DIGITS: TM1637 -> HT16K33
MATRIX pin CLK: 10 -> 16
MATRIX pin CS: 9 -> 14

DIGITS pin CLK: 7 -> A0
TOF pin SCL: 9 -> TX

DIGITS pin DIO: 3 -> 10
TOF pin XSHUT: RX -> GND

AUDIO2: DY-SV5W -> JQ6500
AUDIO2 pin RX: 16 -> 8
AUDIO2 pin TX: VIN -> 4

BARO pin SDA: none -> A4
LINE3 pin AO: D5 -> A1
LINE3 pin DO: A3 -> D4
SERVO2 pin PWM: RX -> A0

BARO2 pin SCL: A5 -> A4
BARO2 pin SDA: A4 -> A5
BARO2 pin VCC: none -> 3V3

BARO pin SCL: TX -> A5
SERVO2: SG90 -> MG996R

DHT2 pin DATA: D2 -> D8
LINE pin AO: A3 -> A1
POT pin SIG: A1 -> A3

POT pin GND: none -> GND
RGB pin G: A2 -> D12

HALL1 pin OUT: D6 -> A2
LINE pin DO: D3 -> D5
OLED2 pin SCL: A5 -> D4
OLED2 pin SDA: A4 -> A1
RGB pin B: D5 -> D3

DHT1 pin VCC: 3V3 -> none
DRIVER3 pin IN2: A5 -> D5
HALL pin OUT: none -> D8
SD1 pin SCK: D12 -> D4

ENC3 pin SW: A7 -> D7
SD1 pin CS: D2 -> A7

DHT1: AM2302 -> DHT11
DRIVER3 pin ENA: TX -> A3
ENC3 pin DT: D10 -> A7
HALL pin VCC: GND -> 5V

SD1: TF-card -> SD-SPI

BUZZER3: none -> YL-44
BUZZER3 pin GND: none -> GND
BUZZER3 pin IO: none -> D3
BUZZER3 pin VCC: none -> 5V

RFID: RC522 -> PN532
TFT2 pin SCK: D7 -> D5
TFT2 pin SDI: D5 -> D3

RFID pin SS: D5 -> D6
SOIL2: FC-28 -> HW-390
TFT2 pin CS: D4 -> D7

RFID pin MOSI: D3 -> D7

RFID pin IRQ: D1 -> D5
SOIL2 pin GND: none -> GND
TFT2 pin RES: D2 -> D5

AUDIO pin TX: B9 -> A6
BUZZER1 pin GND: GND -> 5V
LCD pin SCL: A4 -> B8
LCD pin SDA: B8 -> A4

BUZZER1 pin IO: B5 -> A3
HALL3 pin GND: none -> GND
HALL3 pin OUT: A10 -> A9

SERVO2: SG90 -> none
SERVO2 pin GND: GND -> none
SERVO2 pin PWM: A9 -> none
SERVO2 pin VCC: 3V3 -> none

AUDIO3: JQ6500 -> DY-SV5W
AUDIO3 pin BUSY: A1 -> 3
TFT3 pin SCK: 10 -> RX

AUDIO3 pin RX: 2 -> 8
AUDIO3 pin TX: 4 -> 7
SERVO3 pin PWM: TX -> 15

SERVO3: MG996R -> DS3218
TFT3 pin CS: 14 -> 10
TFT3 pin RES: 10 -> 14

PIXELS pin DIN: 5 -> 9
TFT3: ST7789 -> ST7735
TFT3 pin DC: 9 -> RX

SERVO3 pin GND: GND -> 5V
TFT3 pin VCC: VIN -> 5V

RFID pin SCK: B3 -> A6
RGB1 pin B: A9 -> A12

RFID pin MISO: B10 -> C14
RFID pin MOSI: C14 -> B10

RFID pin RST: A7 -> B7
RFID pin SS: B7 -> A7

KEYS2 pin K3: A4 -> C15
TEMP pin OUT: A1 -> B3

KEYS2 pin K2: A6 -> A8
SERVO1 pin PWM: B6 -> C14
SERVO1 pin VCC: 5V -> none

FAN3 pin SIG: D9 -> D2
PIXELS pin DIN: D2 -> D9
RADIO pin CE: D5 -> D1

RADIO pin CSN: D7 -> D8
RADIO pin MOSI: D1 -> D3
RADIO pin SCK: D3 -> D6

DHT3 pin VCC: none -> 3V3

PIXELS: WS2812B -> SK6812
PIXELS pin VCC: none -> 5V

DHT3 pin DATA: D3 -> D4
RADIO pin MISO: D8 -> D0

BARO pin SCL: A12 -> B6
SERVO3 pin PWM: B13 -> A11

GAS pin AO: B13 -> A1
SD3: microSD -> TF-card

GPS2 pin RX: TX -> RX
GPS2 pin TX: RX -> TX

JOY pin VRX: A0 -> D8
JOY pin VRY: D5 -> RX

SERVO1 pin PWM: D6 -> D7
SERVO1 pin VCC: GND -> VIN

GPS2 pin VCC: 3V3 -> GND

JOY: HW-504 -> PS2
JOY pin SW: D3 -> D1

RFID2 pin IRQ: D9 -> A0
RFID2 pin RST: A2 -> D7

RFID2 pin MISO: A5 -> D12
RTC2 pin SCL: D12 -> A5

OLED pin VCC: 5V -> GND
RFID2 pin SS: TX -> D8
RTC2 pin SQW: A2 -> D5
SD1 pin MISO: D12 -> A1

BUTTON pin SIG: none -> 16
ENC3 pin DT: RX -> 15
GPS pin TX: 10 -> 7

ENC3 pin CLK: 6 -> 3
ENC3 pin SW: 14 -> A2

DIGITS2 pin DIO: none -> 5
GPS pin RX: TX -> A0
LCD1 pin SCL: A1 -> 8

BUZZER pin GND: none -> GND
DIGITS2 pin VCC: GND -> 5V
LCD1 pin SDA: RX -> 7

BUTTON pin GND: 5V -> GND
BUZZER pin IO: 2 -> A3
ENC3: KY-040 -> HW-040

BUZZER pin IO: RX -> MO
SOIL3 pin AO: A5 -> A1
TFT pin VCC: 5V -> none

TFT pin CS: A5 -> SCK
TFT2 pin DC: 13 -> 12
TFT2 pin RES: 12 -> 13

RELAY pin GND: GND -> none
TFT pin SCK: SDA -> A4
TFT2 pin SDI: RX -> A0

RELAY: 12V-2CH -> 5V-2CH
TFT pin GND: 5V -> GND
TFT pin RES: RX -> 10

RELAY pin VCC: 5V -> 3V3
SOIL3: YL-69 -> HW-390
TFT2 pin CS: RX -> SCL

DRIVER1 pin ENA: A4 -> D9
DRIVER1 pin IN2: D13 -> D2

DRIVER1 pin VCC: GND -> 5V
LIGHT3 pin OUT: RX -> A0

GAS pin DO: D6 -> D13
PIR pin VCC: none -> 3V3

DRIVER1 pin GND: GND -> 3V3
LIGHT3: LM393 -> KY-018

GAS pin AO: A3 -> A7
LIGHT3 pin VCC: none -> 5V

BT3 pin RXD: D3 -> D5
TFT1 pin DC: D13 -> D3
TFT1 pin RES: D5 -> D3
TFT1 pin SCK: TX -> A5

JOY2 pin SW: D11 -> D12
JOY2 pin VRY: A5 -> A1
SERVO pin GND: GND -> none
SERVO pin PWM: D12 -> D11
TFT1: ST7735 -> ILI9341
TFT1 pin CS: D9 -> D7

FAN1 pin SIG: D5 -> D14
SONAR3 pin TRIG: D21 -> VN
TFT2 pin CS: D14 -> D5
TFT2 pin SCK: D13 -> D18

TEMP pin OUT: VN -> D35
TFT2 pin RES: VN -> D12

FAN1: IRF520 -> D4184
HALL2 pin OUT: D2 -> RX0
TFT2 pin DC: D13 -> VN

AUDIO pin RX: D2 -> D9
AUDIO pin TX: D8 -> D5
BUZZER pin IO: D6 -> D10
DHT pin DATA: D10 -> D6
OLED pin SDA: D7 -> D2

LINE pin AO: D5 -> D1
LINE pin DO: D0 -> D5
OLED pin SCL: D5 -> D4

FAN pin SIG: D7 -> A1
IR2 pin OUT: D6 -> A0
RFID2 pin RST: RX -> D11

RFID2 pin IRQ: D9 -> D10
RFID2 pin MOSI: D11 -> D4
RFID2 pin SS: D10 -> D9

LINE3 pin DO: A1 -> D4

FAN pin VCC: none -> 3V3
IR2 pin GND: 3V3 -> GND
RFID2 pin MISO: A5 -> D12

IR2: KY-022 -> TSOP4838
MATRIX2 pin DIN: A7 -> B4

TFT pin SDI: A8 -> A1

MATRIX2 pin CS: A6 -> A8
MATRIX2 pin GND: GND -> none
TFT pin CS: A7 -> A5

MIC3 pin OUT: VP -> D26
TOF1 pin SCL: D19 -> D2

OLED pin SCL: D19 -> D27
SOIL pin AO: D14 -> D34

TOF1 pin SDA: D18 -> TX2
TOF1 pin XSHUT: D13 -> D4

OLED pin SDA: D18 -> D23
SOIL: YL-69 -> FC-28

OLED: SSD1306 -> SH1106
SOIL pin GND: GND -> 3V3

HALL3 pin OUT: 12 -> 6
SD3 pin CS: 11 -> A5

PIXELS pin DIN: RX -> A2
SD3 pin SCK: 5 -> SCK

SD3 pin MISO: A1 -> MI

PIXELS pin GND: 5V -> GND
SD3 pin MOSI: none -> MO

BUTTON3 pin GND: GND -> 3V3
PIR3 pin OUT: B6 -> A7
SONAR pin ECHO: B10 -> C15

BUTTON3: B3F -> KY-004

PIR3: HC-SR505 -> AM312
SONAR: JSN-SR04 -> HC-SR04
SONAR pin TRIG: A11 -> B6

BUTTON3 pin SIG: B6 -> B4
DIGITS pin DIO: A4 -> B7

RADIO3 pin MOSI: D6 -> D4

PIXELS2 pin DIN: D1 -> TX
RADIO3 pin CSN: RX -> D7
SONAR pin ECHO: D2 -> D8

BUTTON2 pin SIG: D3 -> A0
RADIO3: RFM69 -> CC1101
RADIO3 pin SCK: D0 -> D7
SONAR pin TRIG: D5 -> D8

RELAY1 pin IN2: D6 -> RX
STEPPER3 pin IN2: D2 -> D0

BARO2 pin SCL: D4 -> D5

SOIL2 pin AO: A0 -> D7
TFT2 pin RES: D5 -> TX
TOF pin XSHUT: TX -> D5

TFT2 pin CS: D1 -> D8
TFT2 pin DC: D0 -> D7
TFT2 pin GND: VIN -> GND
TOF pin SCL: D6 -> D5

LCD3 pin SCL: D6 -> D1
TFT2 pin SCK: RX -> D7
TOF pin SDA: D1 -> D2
......
**Exercise details:**
In the listing above, find the line with "TOF pin SCL: 9 -> TX" and the line with "HALL1 pin OUT: D6 -> A2"; set down exactly those two lines and every line between them, nothing more.

**Answer section:**
TOF pin SCL: 9 -> TX

DIGITS pin DIO: 3 -> 10
TOF pin XSHUT: RX -> GND

AUDIO2: DY-SV5W -> JQ6500
AUDIO2 pin RX: 16 -> 8
AUDIO2 pin TX: VIN -> 4

BARO pin SDA: none -> A4
LINE3 pin AO: D5 -> A1
LINE3 pin DO: A3 -> D4
SERVO2 pin PWM: RX -> A0

BARO2 pin SCL: A5 -> A4
BARO2 pin SDA: A4 -> A5
BARO2 pin VCC: none -> 3V3

BARO pin SCL: TX -> A5
SERVO2: SG90 -> MG996R

DHT2 pin DATA: D2 -> D8
LINE pin AO: A3 -> A1
POT pin SIG: A1 -> A3

POT pin GND: none -> GND
RGB pin G: A2 -> D12

HALL1 pin OUT: D6 -> A2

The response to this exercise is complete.